Excerpted records ▸
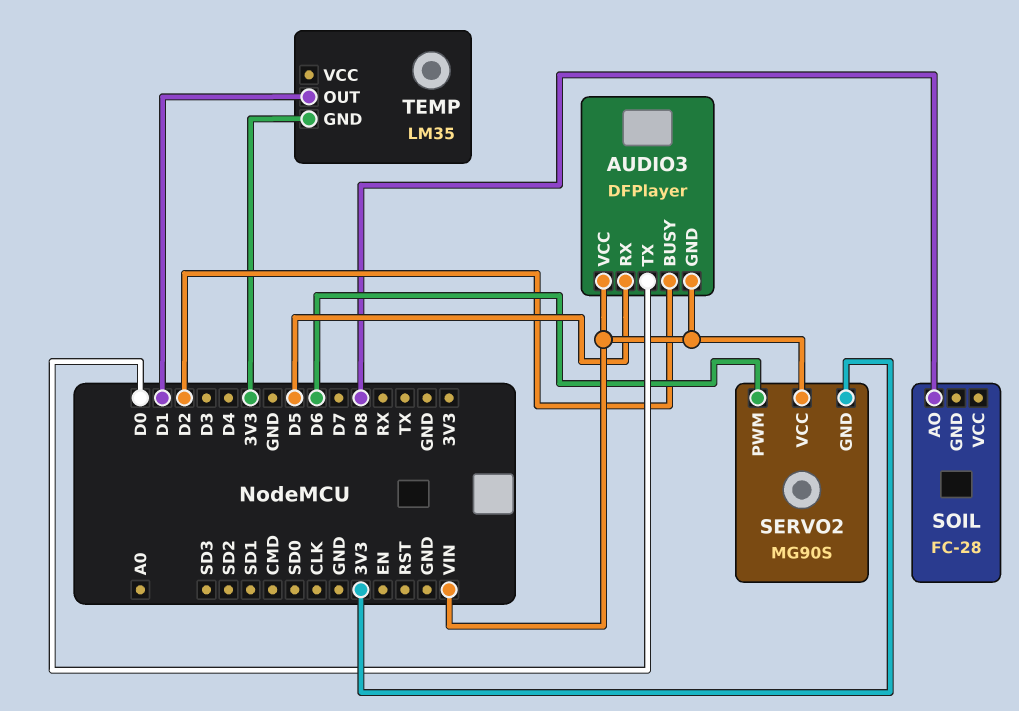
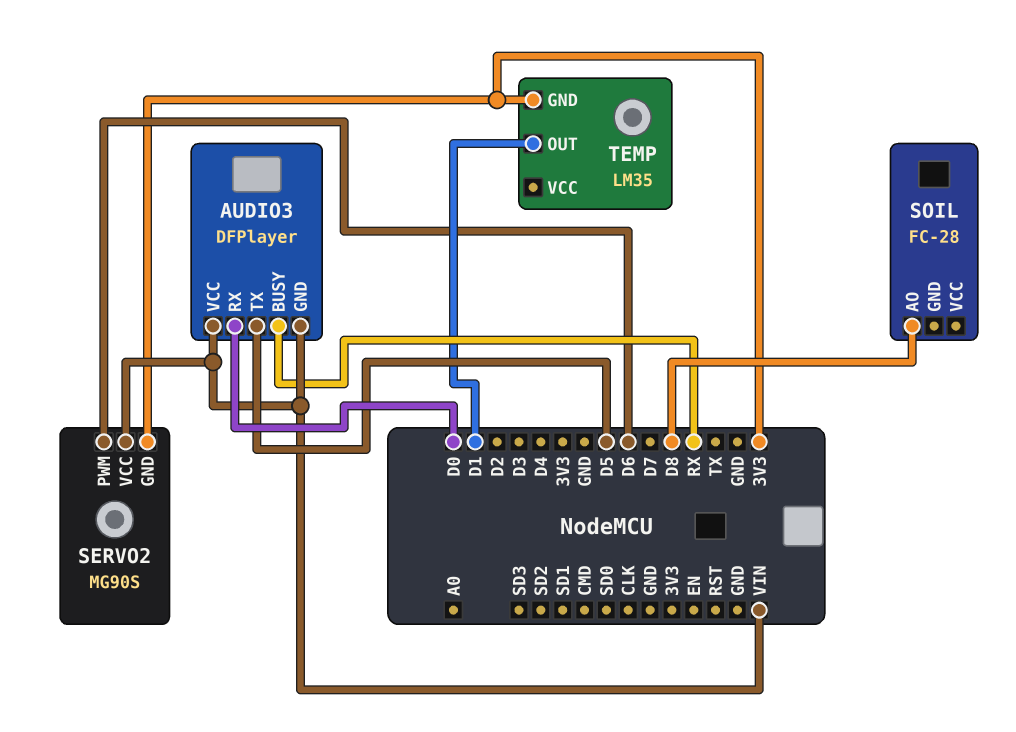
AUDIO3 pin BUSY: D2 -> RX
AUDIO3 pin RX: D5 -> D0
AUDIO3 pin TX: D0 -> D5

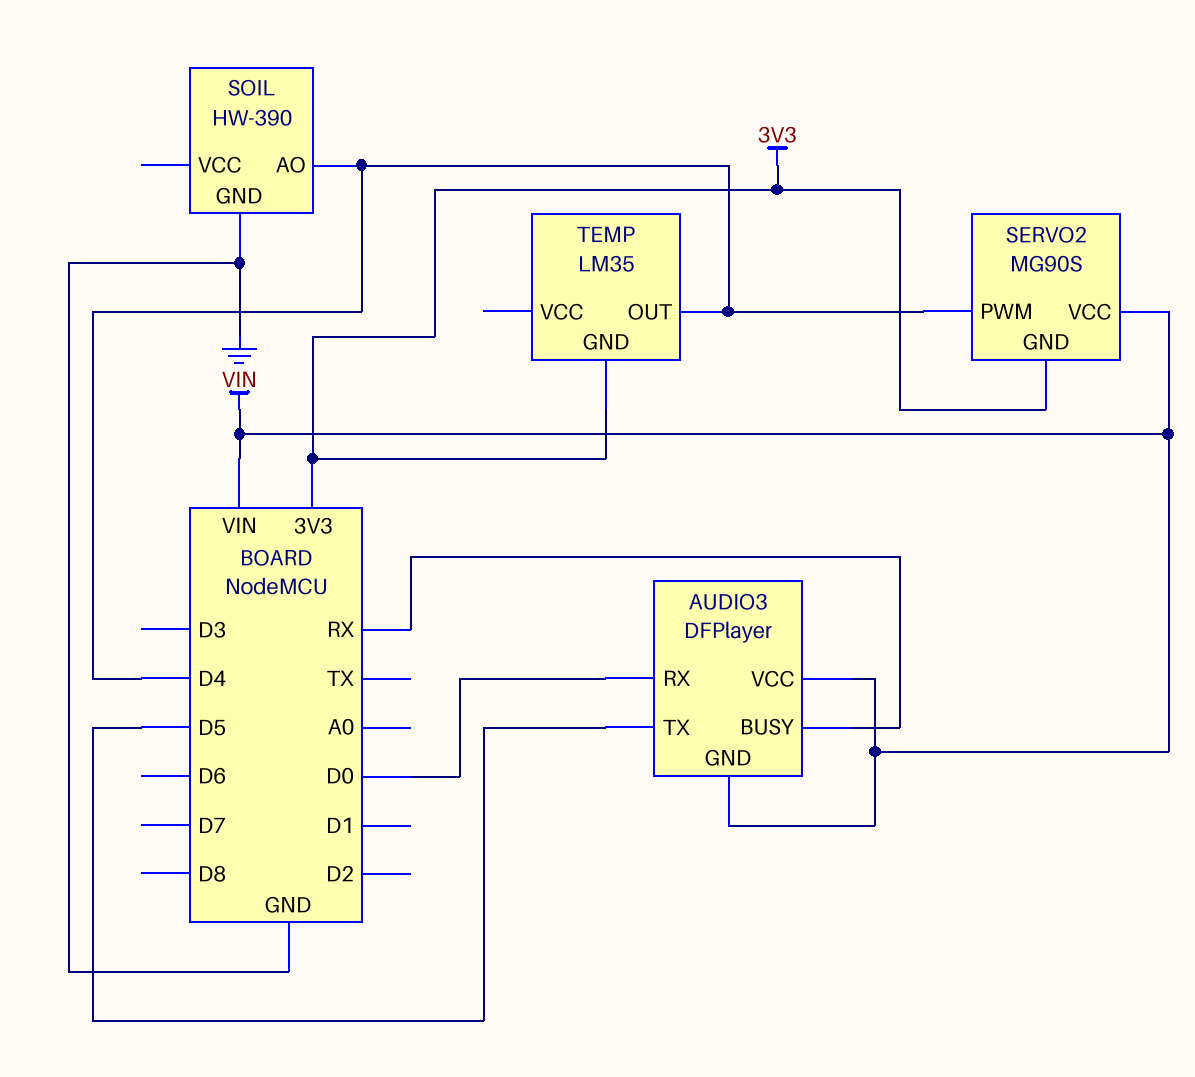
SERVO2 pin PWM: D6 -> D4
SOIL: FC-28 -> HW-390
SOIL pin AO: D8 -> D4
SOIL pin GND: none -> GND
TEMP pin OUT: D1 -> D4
---
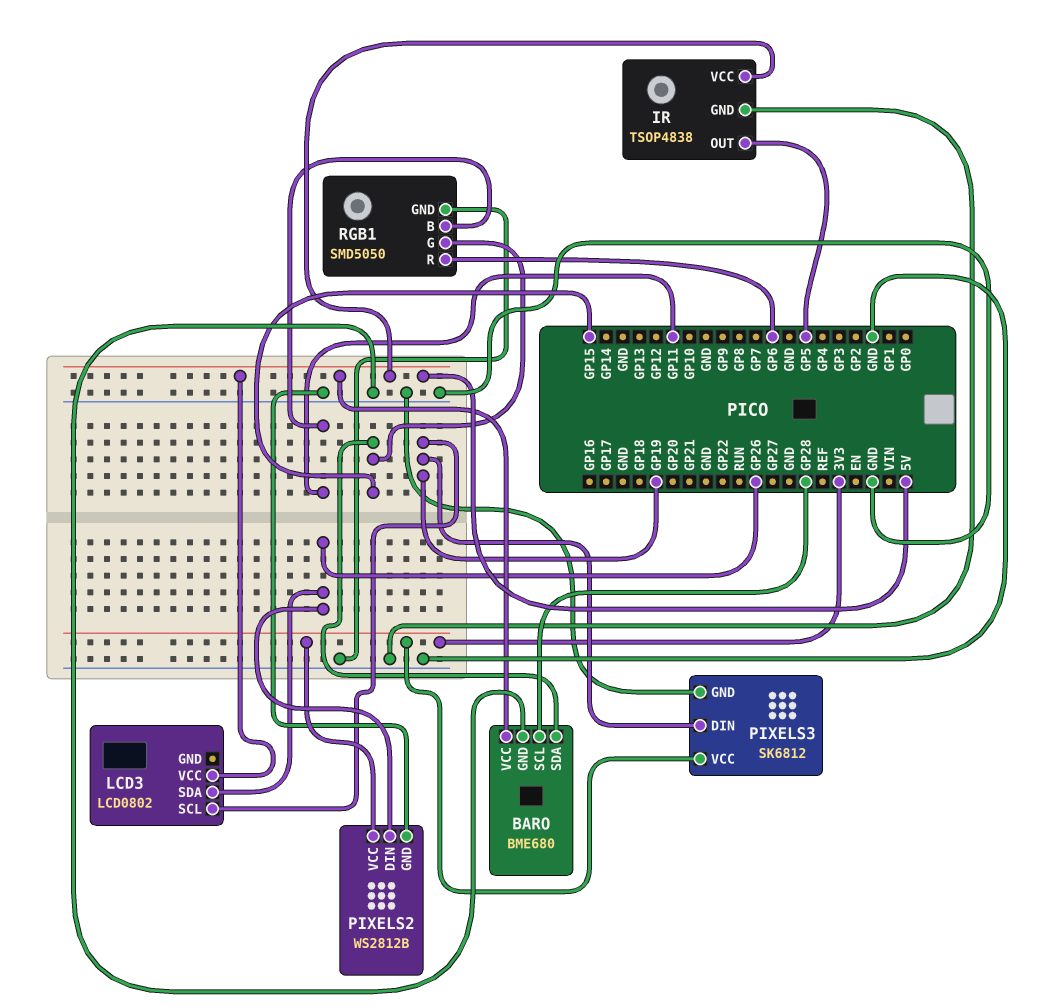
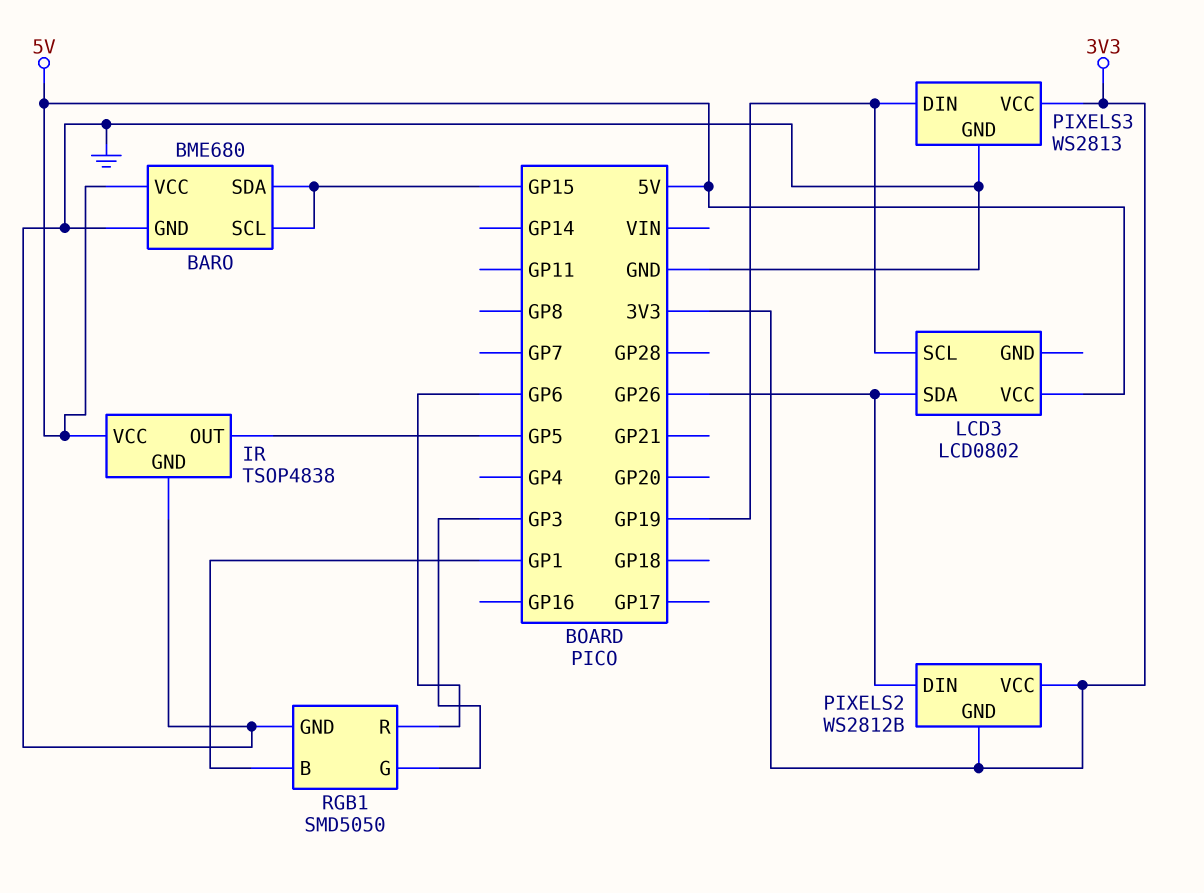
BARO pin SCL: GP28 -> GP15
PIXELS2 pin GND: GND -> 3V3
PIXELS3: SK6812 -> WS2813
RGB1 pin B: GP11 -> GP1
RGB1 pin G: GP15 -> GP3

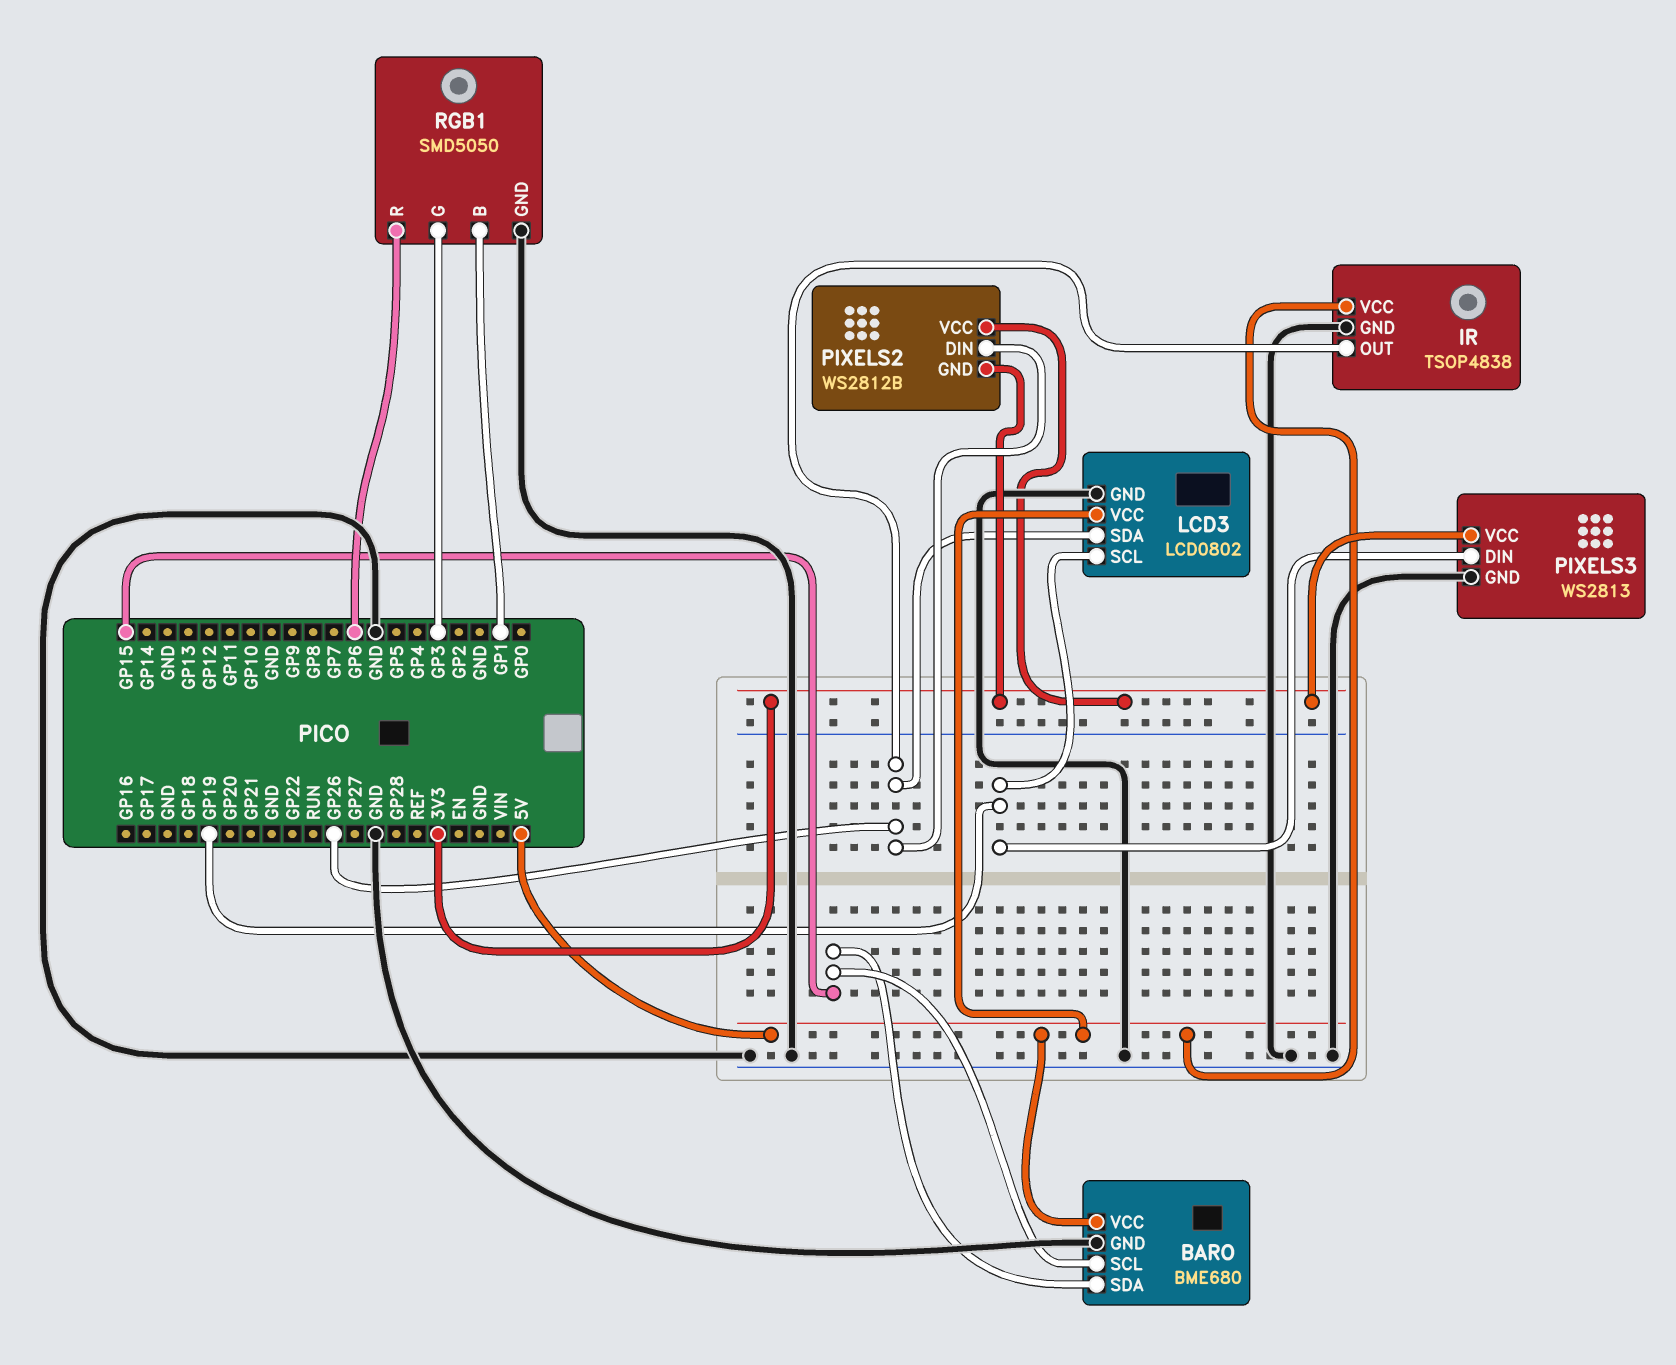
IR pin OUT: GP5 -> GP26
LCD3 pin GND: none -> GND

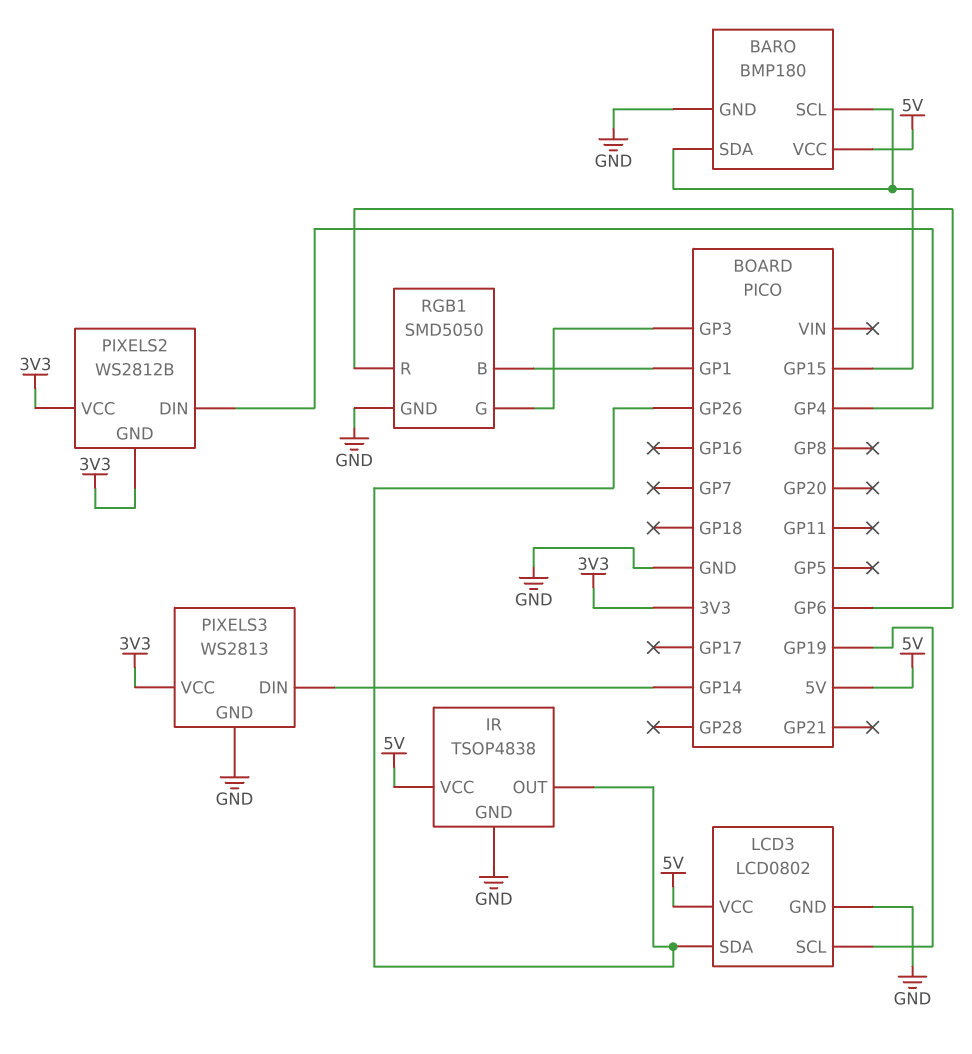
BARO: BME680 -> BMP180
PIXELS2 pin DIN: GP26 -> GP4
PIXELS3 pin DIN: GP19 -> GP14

Try it ▸ Give the number of lines in the entries above that include the string "none". No other output is expected.

Written solution ▸ 2